DATA BLOCK:

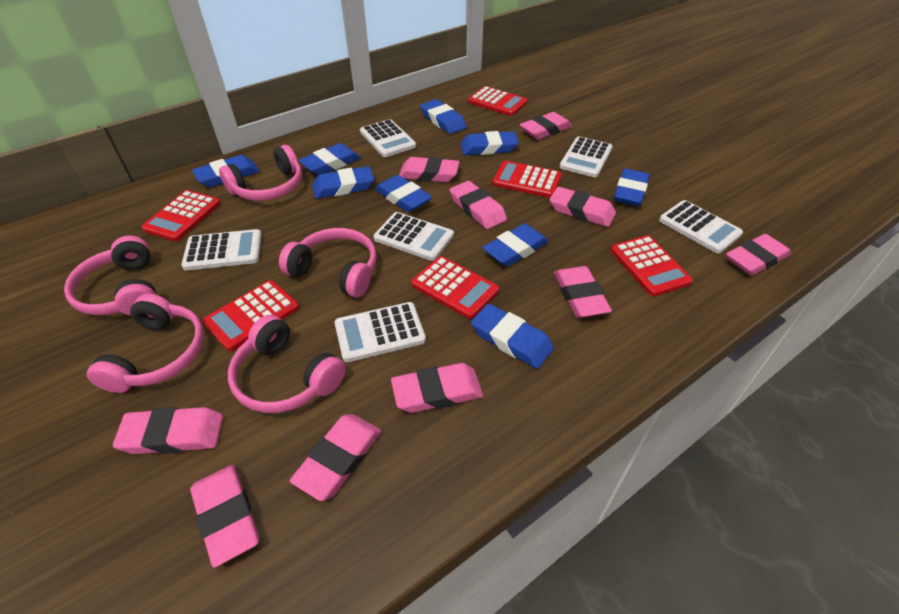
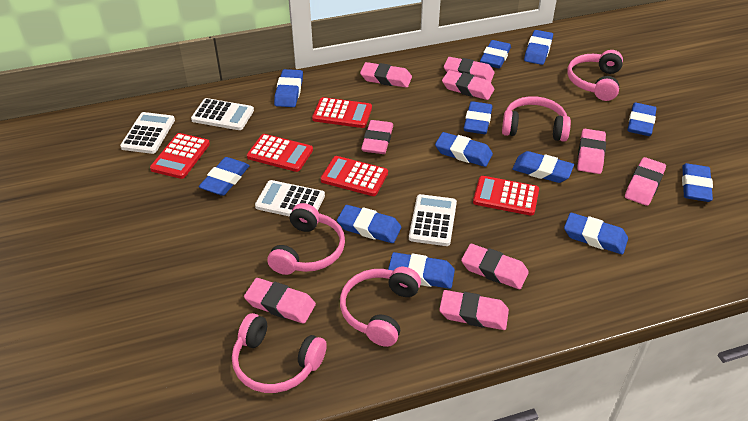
blue eraser: 9 -> 12
pink eraser: 10 -> 9
red calculator: 6 -> 5
white calculator: 6 -> 4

EXERCISE GOAL: Exactly the lines from the one containing "pink eraser: 10 -> 9" through the final line above, and only those, should be given again.

RESULT:
pink eraser: 10 -> 9
red calculator: 6 -> 5
white calculator: 6 -> 4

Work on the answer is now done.